Would you give the records below again, exactly and completely?

Revision tracking records:
────────
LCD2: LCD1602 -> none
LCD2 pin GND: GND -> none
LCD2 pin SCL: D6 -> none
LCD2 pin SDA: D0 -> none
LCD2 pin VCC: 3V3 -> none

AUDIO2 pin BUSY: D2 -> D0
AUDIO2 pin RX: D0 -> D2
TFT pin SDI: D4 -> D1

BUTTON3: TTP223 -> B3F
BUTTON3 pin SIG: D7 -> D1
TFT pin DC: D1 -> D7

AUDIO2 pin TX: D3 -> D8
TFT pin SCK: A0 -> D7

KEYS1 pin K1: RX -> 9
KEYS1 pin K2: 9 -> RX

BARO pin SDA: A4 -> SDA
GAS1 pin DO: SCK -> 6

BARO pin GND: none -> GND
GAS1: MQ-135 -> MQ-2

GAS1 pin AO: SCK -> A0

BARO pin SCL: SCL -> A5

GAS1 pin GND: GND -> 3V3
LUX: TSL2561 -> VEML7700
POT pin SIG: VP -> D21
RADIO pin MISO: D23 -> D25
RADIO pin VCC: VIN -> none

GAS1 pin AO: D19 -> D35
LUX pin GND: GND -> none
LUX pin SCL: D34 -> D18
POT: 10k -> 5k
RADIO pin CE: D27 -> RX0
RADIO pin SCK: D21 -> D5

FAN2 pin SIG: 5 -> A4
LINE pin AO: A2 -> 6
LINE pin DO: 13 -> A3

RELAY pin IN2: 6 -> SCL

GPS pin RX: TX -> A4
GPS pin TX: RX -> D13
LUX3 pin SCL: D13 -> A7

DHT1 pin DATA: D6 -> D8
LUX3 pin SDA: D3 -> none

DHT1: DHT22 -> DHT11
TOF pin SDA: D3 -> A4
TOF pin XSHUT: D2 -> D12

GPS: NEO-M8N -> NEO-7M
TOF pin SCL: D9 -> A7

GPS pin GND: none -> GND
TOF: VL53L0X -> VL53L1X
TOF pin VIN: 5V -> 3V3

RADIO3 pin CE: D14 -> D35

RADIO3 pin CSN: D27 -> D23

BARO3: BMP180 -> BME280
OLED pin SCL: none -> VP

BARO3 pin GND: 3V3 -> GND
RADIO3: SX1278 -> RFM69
────────
Output of the task:
LCD2: LCD1602 -> none
LCD2 pin GND: GND -> none
LCD2 pin SCL: D6 -> none
LCD2 pin SDA: D0 -> none
LCD2 pin VCC: 3V3 -> none

AUDIO2 pin BUSY: D2 -> D0
AUDIO2 pin RX: D0 -> D2
TFT pin SDI: D4 -> D1

BUTTON3: TTP223 -> B3F
BUTTON3 pin SIG: D7 -> D1
TFT pin DC: D1 -> D7

AUDIO2 pin TX: D3 -> D8
TFT pin SCK: A0 -> D7

KEYS1 pin K1: RX -> 9
KEYS1 pin K2: 9 -> RX

BARO pin SDA: A4 -> SDA
GAS1 pin DO: SCK -> 6

BARO pin GND: none -> GND
GAS1: MQ-135 -> MQ-2

GAS1 pin AO: SCK -> A0

BARO pin SCL: SCL -> A5

GAS1 pin GND: GND -> 3V3
LUX: TSL2561 -> VEML7700
POT pin SIG: VP -> D21
RADIO pin MISO: D23 -> D25
RADIO pin VCC: VIN -> none

GAS1 pin AO: D19 -> D35
LUX pin GND: GND -> none
LUX pin SCL: D34 -> D18
POT: 10k -> 5k
RADIO pin CE: D27 -> RX0
RADIO pin SCK: D21 -> D5

FAN2 pin SIG: 5 -> A4
LINE pin AO: A2 -> 6
LINE pin DO: 13 -> A3

RELAY pin IN2: 6 -> SCL

GPS pin RX: TX -> A4
GPS pin TX: RX -> D13
LUX3 pin SCL: D13 -> A7

DHT1 pin DATA: D6 -> D8
LUX3 pin SDA: D3 -> none

DHT1: DHT22 -> DHT11
TOF pin SDA: D3 -> A4
TOF pin XSHUT: D2 -> D12

GPS: NEO-M8N -> NEO-7M
TOF pin SCL: D9 -> A7

GPS pin GND: none -> GND
TOF: VL53L0X -> VL53L1X
TOF pin VIN: 5V -> 3V3

RADIO3 pin CE: D14 -> D35

RADIO3 pin CSN: D27 -> D23

BARO3: BMP180 -> BME280
OLED pin SCL: none -> VP

BARO3 pin GND: 3V3 -> GND
RADIO3: SX1278 -> RFM69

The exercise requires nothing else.